=== Data excerpt ===

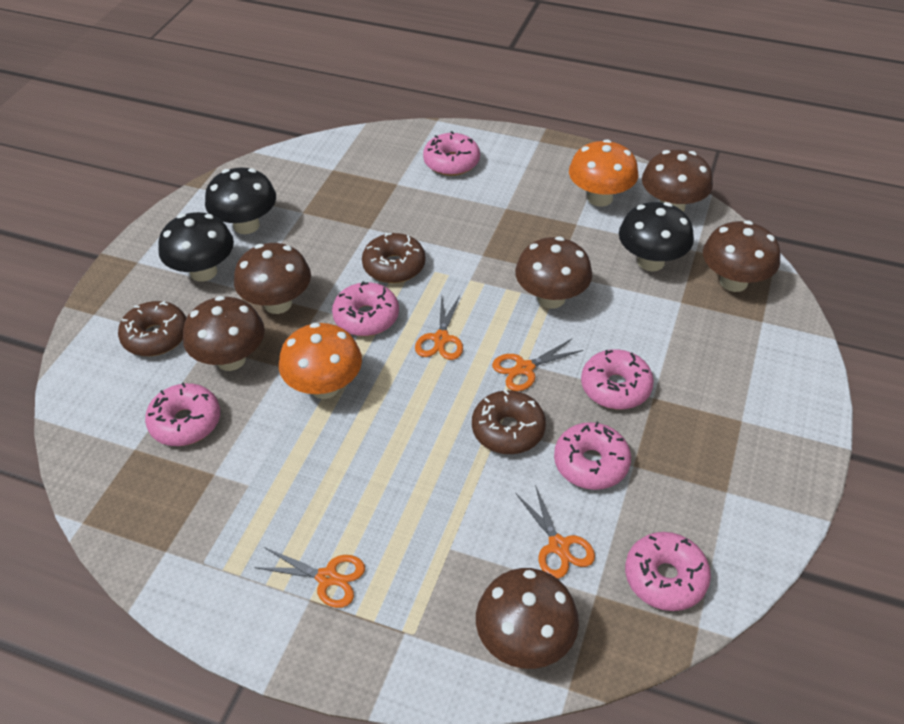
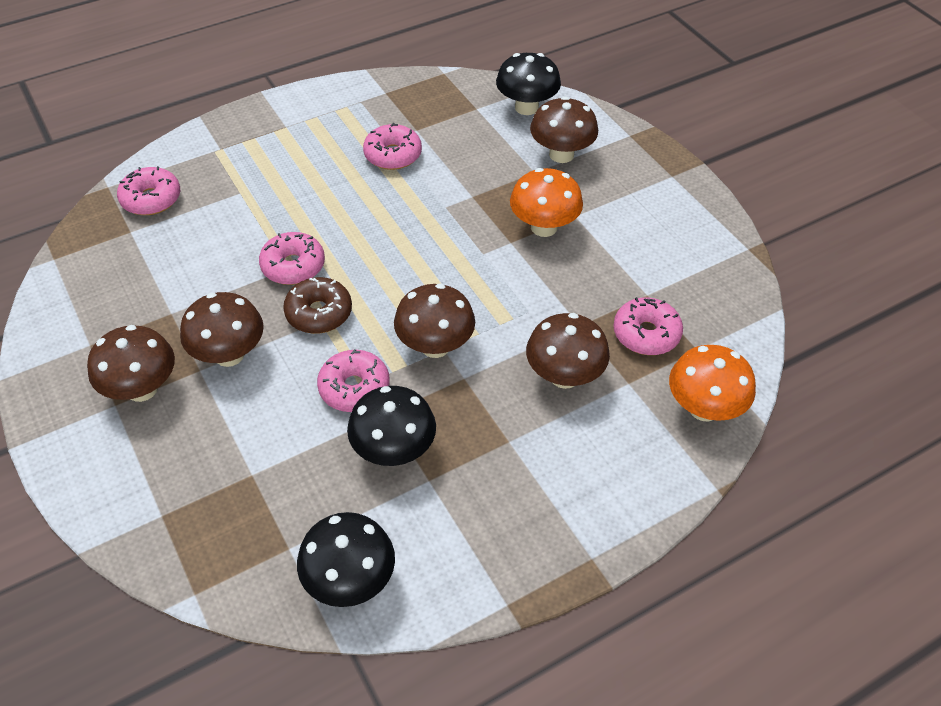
brown donut: 3 -> 1
brown mushroom: 6 -> 5
orange scissors: 4 -> 0
pink donut: 6 -> 5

===

> _Aim of the exercise_
With the line that contains "brown mushroom: 6 -> 5" as the starting point, output each line exactly through the end of the listing above.

> _Solved problem_
brown mushroom: 6 -> 5
orange scissors: 4 -> 0
pink donut: 6 -> 5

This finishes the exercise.